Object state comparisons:
────────────────────────────────────────

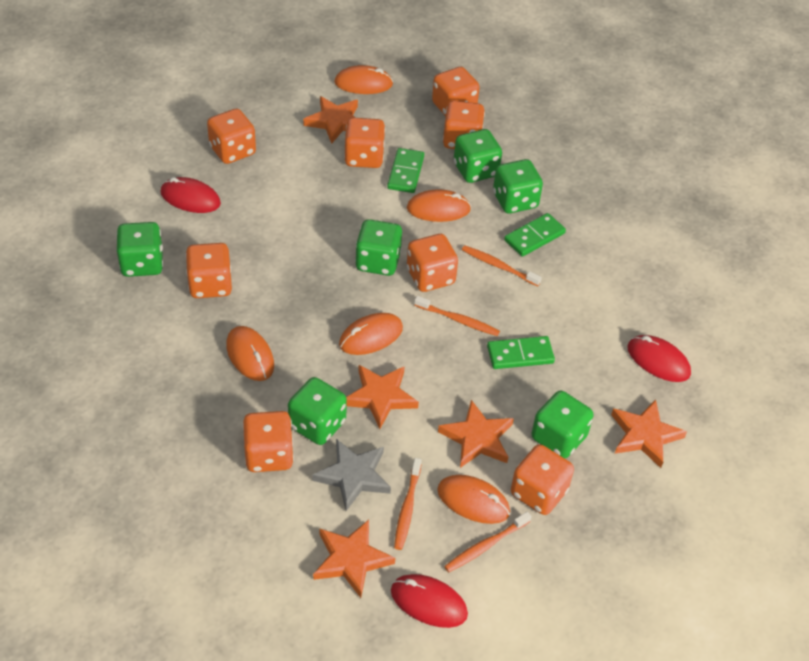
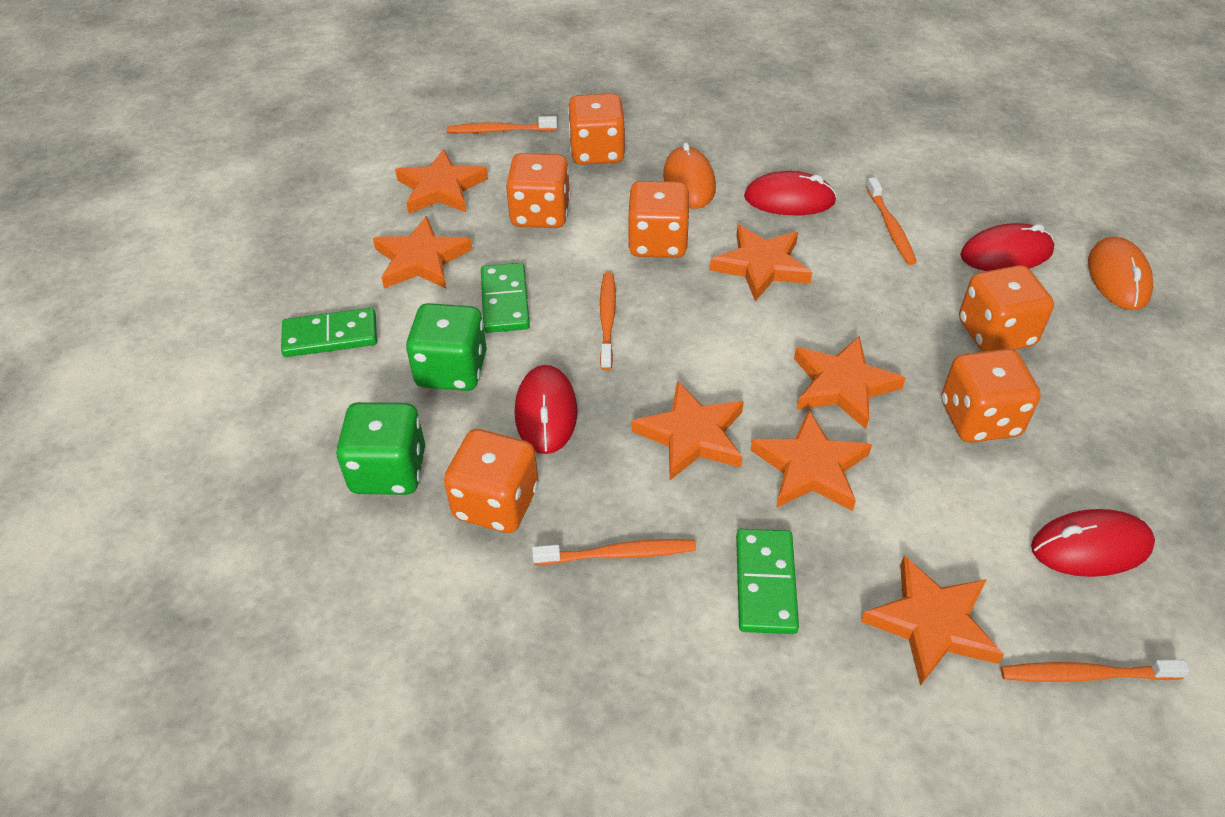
green dice: 6 -> 2
grey star: 1 -> 0
orange dice: 8 -> 6
orange mouse: 5 -> 2
orange star: 5 -> 7
orange toothbrush: 4 -> 5
red mouse: 3 -> 4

────────────────────────────────────────

WHAT THE TASK ASKS: From the first line to the last, return the records exactly and leave the pictures behind.

EXERCISE RESULT:
green dice: 6 -> 2
grey star: 1 -> 0
orange dice: 8 -> 6
orange mouse: 5 -> 2
orange star: 5 -> 7
orange toothbrush: 4 -> 5
red mouse: 3 -> 4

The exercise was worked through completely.